Activity
Write out the lines below once more, exactly as they appear. Do not include pictures.
********
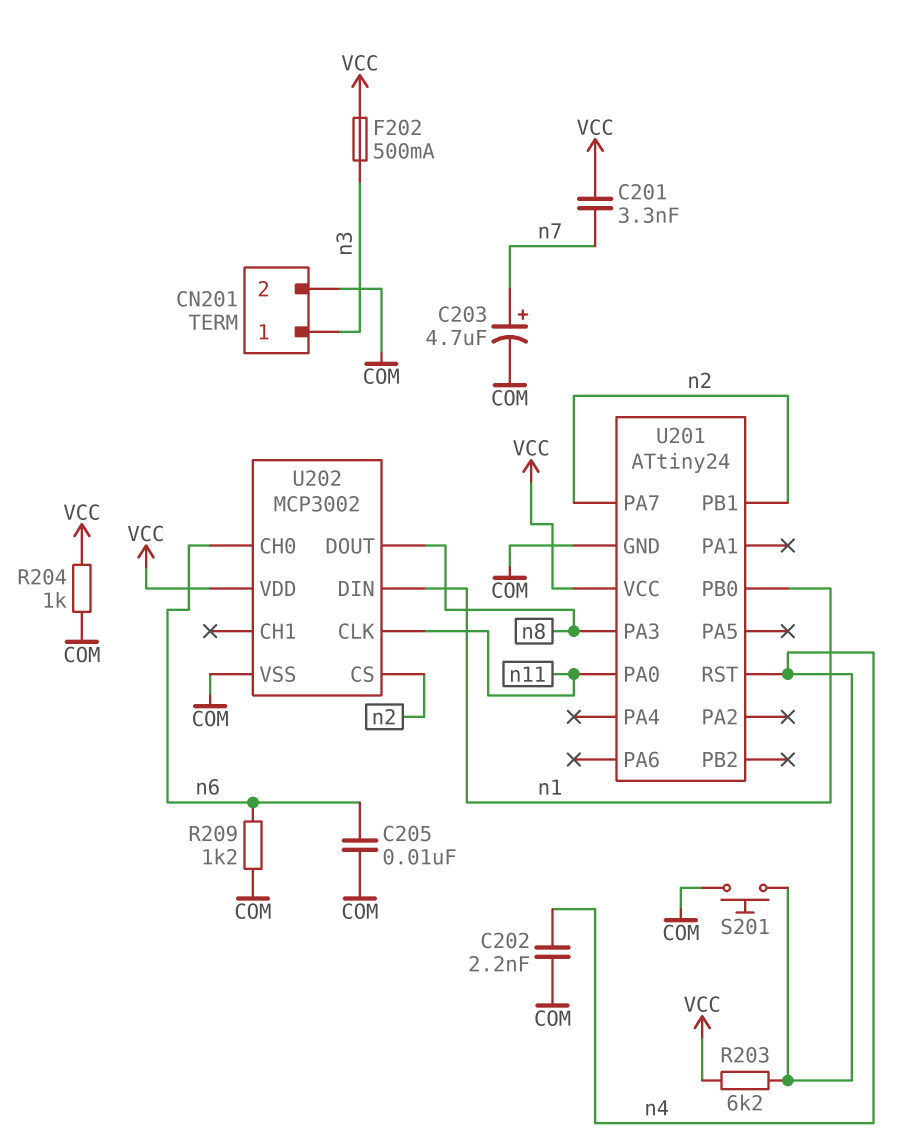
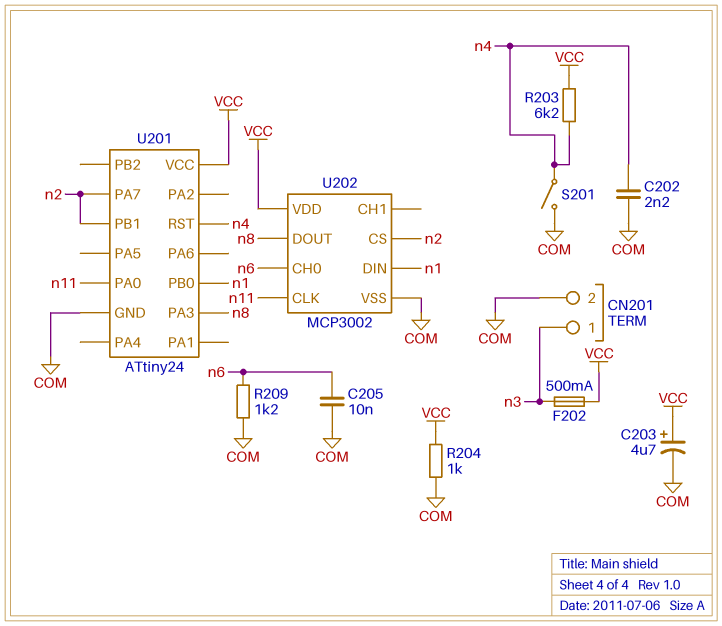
C201: 3.3nF (VCC, n7) -> none
C203: 4.7uF (plus n7, minus COM) -> 4.7uF (plus VCC, minus COM)
S201: button (COM, n4) -> switch (COM, n4)

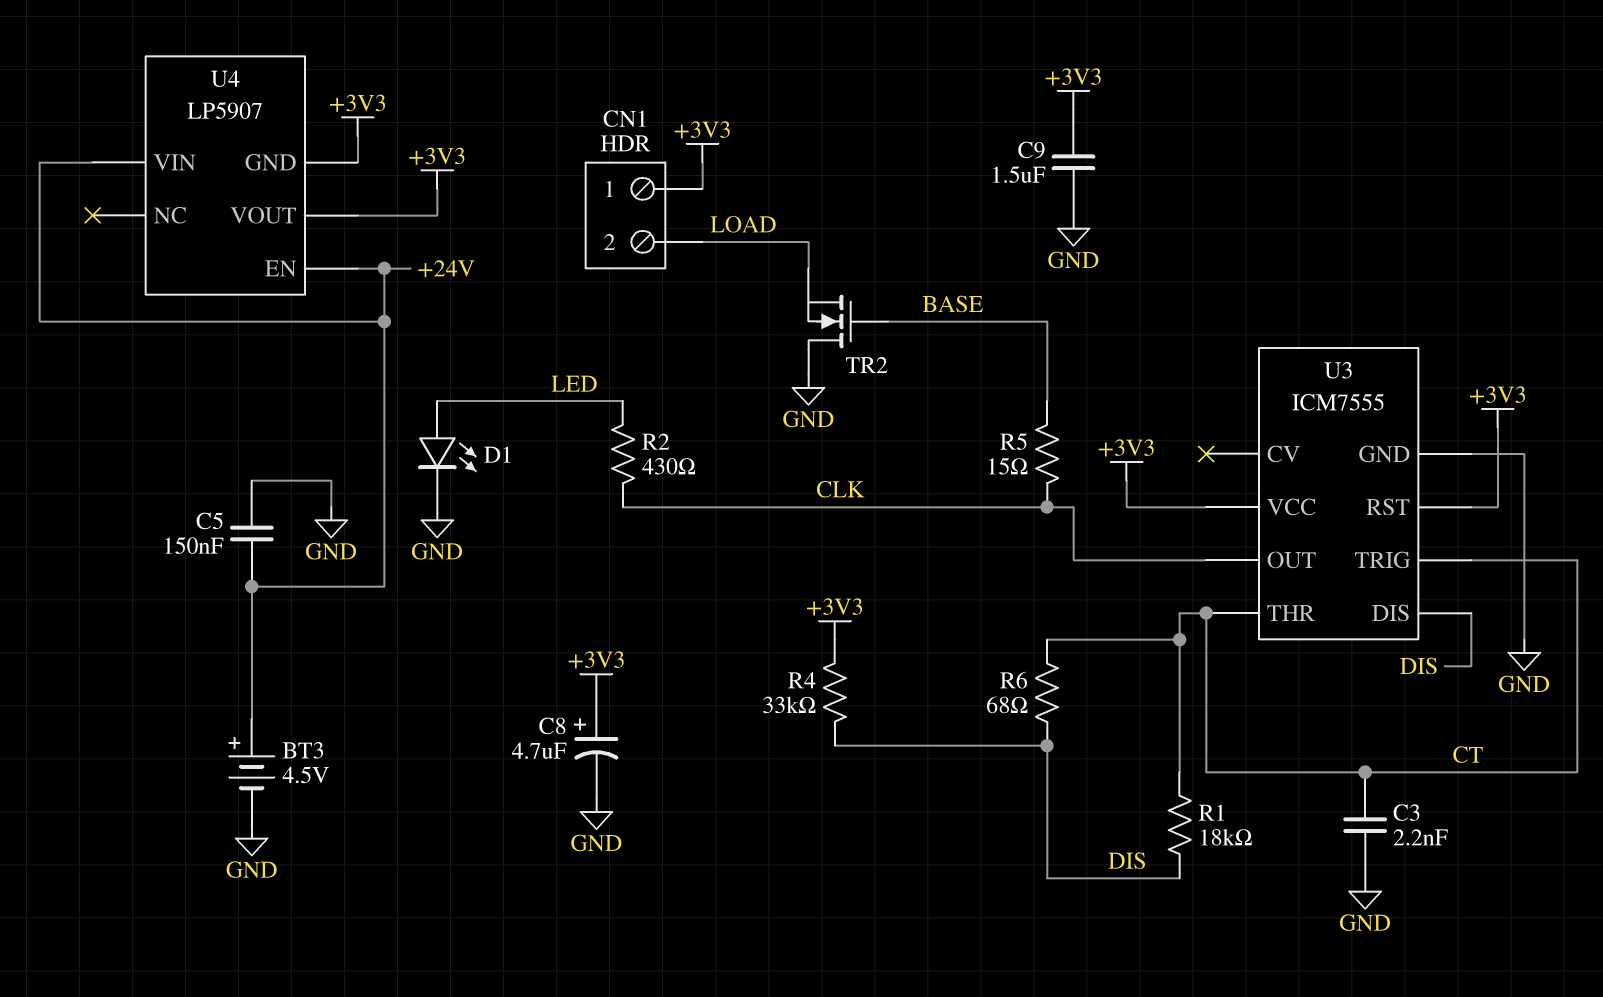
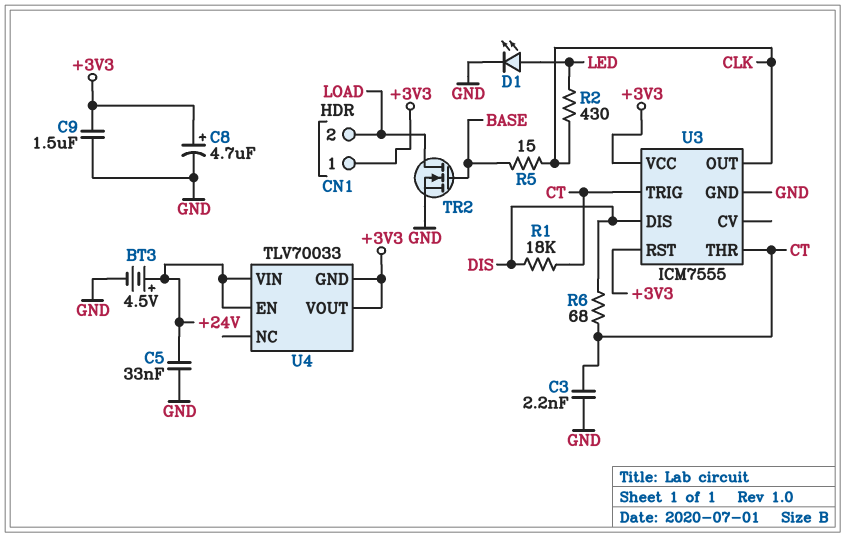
C5: 150nF (+24V, GND) -> 33nF (+24V, GND)
R4: 33k (+3V3, DIS) -> none
TR2: NMOS (G BASE, D GND, S LOAD) -> NMOS (G BASE, D LOAD, S GND)
U4: LP5907 -> TLV70033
********
Response area
C201: 3.3nF (VCC, n7) -> none
C203: 4.7uF (plus n7, minus COM) -> 4.7uF (plus VCC, minus COM)
S201: button (COM, n4) -> switch (COM, n4)

C5: 150nF (+24V, GND) -> 33nF (+24V, GND)
R4: 33k (+3V3, DIS) -> none
TR2: NMOS (G BASE, D GND, S LOAD) -> NMOS (G BASE, D LOAD, S GND)
U4: LP5907 -> TLV70033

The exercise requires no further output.